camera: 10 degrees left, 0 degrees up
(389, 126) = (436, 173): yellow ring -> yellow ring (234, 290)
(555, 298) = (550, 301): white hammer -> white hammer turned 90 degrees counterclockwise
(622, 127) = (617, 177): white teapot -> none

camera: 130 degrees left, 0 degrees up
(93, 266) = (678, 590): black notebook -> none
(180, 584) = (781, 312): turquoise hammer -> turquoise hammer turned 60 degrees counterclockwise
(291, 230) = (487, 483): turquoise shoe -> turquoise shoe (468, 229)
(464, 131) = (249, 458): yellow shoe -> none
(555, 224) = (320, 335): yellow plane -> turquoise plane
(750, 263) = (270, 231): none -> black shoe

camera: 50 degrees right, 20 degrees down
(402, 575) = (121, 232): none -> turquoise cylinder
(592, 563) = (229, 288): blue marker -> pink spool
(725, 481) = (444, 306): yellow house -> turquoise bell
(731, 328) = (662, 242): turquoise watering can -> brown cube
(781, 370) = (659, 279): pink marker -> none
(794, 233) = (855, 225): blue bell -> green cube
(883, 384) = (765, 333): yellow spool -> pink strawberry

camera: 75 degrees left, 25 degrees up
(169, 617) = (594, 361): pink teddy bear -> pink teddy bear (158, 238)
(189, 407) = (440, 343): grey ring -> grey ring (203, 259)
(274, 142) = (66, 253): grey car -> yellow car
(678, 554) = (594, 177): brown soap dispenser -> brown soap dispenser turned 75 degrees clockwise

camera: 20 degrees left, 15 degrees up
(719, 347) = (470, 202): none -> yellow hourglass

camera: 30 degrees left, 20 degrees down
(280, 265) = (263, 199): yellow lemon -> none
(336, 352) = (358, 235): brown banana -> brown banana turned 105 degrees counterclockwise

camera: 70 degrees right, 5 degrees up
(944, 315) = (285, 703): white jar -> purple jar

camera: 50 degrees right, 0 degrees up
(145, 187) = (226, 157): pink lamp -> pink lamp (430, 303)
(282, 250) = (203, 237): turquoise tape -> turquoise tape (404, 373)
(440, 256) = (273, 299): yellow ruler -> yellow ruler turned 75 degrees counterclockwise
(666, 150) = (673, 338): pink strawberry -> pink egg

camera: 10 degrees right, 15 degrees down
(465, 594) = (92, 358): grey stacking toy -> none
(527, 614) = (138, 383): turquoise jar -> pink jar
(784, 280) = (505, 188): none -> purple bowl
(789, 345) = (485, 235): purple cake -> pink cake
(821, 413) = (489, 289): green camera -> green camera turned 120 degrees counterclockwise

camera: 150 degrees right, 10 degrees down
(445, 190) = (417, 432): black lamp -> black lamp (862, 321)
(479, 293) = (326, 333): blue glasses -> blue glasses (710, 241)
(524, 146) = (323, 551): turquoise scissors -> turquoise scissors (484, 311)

------------------------------------------------------------

**Activity**
Restate word for word the entries above from the line with "camera: 10 degrees right, 15 degrees down" through the line with "(789, 345) = (485, 235): purple", inclusive, leaving out everything else.

**Response below**
camera: 10 degrees right, 15 degrees down
(465, 594) = (92, 358): grey stacking toy -> none
(527, 614) = (138, 383): turquoise jar -> pink jar
(784, 280) = (505, 188): none -> purple bowl
(789, 345) = (485, 235): purple cake -> pink cake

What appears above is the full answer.